Find the line with "R10: 470 (CHG, STAT) -> 2 (CHG, STAT)" in the entries below, then reproduce it and every line after it down to and including the line with "C7: 6.8uF (plus", exactly.

> [Version difference data]
==================================================
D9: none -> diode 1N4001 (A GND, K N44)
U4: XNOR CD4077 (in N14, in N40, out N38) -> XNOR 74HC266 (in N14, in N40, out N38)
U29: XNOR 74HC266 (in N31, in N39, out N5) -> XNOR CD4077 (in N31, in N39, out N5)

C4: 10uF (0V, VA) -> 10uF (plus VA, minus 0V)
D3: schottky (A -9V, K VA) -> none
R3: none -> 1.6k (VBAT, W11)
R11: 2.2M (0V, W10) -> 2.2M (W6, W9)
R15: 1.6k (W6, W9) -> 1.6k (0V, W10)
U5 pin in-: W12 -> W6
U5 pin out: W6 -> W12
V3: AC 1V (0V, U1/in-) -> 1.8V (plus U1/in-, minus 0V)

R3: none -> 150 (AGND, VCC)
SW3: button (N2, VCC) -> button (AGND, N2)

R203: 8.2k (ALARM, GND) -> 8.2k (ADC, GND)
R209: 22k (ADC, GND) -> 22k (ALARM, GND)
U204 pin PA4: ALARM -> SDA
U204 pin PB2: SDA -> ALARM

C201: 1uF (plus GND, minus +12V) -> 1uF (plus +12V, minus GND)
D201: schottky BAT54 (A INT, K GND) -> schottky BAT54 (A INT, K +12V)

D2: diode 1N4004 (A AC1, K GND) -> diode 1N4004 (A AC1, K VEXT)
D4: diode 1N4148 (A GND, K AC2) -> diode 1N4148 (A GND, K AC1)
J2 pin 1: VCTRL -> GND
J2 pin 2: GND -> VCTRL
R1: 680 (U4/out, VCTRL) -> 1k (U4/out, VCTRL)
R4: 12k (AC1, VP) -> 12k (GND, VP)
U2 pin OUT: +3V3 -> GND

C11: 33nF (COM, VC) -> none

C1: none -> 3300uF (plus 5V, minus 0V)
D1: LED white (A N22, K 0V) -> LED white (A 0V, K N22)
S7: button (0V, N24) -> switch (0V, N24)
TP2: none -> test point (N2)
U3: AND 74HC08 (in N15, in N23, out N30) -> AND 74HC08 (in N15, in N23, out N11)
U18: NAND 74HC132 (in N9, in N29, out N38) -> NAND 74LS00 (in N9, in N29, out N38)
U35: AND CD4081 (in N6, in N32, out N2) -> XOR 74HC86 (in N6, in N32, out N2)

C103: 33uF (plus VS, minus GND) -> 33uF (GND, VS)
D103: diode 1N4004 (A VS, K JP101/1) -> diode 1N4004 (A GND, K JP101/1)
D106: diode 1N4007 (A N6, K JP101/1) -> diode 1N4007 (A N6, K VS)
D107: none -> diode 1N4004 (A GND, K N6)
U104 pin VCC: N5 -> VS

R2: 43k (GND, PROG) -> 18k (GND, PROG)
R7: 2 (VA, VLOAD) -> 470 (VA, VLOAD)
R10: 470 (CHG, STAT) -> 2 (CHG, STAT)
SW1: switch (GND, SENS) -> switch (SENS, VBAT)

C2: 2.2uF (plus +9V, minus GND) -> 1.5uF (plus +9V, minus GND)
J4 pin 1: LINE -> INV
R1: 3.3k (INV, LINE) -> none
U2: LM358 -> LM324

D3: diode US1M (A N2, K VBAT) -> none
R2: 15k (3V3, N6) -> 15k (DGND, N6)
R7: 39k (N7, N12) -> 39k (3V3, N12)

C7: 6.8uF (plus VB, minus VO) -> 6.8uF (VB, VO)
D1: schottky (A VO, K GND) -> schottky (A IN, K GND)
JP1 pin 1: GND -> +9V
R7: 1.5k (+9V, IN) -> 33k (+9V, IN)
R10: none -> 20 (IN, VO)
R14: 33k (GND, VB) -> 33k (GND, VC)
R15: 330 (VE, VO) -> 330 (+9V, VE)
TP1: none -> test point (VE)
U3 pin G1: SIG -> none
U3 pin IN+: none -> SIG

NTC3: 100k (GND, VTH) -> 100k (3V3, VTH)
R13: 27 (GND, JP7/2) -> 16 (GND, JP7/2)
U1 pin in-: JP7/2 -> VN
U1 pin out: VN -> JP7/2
==================================================
> [Output]
R10: 470 (CHG, STAT) -> 2 (CHG, STAT)
SW1: switch (GND, SENS) -> switch (SENS, VBAT)

C2: 2.2uF (plus +9V, minus GND) -> 1.5uF (plus +9V, minus GND)
J4 pin 1: LINE -> INV
R1: 3.3k (INV, LINE) -> none
U2: LM358 -> LM324

D3: diode US1M (A N2, K VBAT) -> none
R2: 15k (3V3, N6) -> 15k (DGND, N6)
R7: 39k (N7, N12) -> 39k (3V3, N12)

C7: 6.8uF (plus VB, minus VO) -> 6.8uF (VB, VO)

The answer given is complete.